Give back an exact copy of the lines in the records below, from the line that has "(296, 298) = (613, 348): green" through the line that has "(326, 228) = (692, 362): turquoise", and nothing besides.
╭─ PROVIDED INFORMATION
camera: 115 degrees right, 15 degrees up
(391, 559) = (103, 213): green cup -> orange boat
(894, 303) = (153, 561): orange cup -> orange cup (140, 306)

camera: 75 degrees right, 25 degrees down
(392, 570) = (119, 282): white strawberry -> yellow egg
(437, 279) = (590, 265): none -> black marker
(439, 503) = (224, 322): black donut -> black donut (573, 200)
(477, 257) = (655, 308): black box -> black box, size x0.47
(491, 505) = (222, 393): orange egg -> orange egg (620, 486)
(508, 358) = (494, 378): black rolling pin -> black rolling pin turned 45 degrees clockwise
╰─
╭─ PROVIDED INFORMATION
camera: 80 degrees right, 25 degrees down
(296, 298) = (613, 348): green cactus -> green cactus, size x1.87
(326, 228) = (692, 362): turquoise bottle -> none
╰─
**RESULT**
(296, 298) = (613, 348): green cactus -> green cactus, size x1.87
(326, 228) = (692, 362): turquoise bottle -> none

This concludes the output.